**PROBLEM TO SOLVE:** Scan the data for "dice" and copy each matching line.

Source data

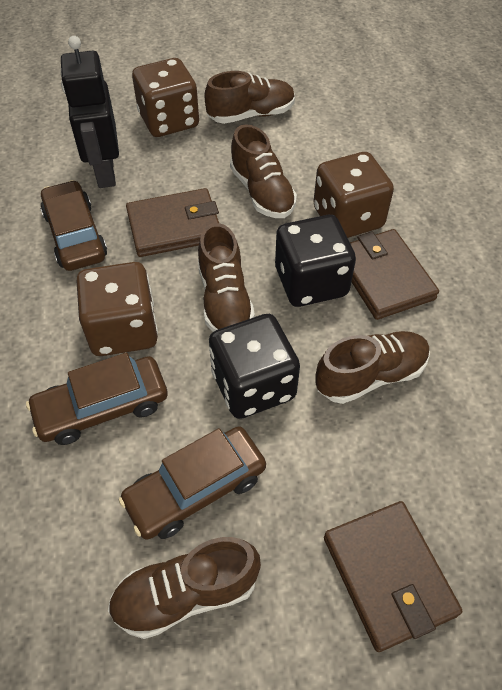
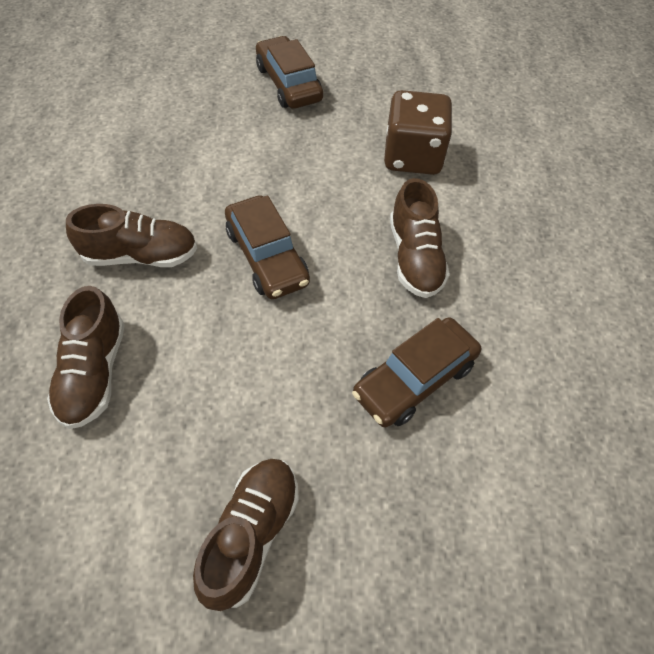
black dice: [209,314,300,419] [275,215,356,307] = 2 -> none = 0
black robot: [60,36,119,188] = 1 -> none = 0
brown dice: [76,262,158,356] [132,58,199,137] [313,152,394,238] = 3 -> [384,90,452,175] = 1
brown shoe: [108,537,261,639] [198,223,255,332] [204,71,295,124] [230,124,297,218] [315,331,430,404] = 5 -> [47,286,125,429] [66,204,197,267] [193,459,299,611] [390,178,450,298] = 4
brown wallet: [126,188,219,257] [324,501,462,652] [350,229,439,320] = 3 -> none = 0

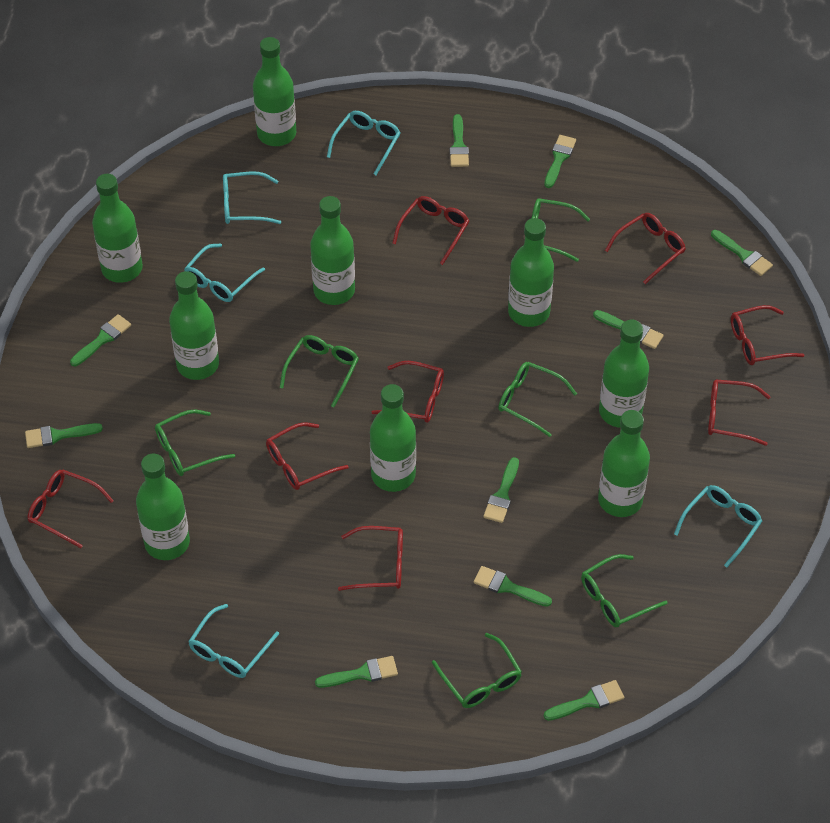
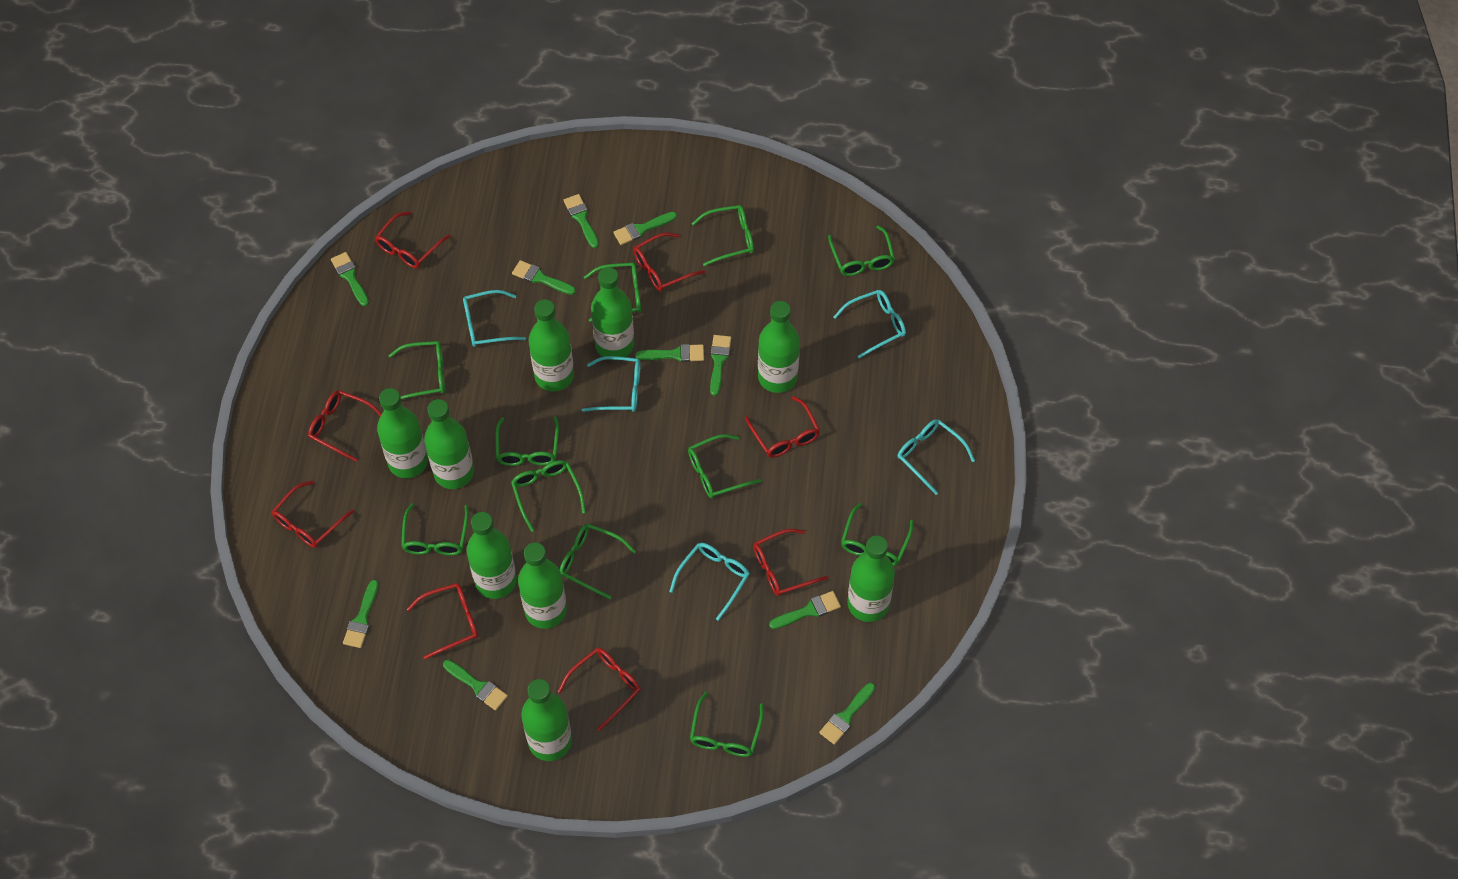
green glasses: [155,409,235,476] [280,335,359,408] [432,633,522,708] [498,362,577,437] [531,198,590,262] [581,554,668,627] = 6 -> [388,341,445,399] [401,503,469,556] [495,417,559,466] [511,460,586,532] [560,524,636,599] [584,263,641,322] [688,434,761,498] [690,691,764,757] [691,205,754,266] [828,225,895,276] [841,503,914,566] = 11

**EXERCISE OUTPUT:**
black dice: [209,314,300,419] [275,215,356,307] = 2 -> none = 0
brown dice: [76,262,158,356] [132,58,199,137] [313,152,394,238] = 3 -> [384,90,452,175] = 1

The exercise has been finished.